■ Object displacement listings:
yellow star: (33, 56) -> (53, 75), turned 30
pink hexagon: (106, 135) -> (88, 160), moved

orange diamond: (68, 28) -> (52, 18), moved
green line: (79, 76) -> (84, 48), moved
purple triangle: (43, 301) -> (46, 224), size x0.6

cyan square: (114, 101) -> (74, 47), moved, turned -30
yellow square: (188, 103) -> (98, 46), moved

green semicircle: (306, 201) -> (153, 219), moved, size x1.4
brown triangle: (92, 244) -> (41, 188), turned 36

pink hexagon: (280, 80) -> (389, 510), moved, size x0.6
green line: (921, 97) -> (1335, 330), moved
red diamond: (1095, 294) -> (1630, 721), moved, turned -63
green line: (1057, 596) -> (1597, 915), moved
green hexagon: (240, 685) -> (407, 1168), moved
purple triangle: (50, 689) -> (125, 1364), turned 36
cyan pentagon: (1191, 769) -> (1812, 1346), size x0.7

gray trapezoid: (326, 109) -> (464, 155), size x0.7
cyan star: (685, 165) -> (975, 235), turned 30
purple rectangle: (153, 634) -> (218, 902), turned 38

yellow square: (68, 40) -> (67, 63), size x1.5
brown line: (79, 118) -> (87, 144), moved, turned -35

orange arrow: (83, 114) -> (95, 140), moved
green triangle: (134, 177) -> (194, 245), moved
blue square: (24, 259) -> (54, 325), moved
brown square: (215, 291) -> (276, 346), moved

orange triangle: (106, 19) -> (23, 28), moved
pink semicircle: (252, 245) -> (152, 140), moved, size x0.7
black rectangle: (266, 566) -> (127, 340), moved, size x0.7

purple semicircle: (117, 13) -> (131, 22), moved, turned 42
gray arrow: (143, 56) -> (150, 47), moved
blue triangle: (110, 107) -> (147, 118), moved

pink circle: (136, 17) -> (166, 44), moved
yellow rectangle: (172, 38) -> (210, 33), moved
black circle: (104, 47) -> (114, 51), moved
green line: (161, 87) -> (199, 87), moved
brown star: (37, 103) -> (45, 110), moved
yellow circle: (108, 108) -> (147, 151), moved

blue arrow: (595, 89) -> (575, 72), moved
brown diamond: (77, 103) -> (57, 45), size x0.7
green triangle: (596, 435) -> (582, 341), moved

■ Assigned task:
Repeat all of the entries exactly.

■ Written solution:
yellow star: (33, 56) -> (53, 75), turned 30
pink hexagon: (106, 135) -> (88, 160), moved

orange diamond: (68, 28) -> (52, 18), moved
green line: (79, 76) -> (84, 48), moved
purple triangle: (43, 301) -> (46, 224), size x0.6

cyan square: (114, 101) -> (74, 47), moved, turned -30
yellow square: (188, 103) -> (98, 46), moved

green semicircle: (306, 201) -> (153, 219), moved, size x1.4
brown triangle: (92, 244) -> (41, 188), turned 36

pink hexagon: (280, 80) -> (389, 510), moved, size x0.6
green line: (921, 97) -> (1335, 330), moved
red diamond: (1095, 294) -> (1630, 721), moved, turned -63
green line: (1057, 596) -> (1597, 915), moved
green hexagon: (240, 685) -> (407, 1168), moved
purple triangle: (50, 689) -> (125, 1364), turned 36
cyan pentagon: (1191, 769) -> (1812, 1346), size x0.7

gray trapezoid: (326, 109) -> (464, 155), size x0.7
cyan star: (685, 165) -> (975, 235), turned 30
purple rectangle: (153, 634) -> (218, 902), turned 38

yellow square: (68, 40) -> (67, 63), size x1.5
brown line: (79, 118) -> (87, 144), moved, turned -35

orange arrow: (83, 114) -> (95, 140), moved
green triangle: (134, 177) -> (194, 245), moved
blue square: (24, 259) -> (54, 325), moved
brown square: (215, 291) -> (276, 346), moved

orange triangle: (106, 19) -> (23, 28), moved
pink semicircle: (252, 245) -> (152, 140), moved, size x0.7
black rectangle: (266, 566) -> (127, 340), moved, size x0.7

purple semicircle: (117, 13) -> (131, 22), moved, turned 42
gray arrow: (143, 56) -> (150, 47), moved
blue triangle: (110, 107) -> (147, 118), moved

pink circle: (136, 17) -> (166, 44), moved
yellow rectangle: (172, 38) -> (210, 33), moved
black circle: (104, 47) -> (114, 51), moved
green line: (161, 87) -> (199, 87), moved
brown star: (37, 103) -> (45, 110), moved
yellow circle: (108, 108) -> (147, 151), moved

blue arrow: (595, 89) -> (575, 72), moved
brown diamond: (77, 103) -> (57, 45), size x0.7
green triangle: (596, 435) -> (582, 341), moved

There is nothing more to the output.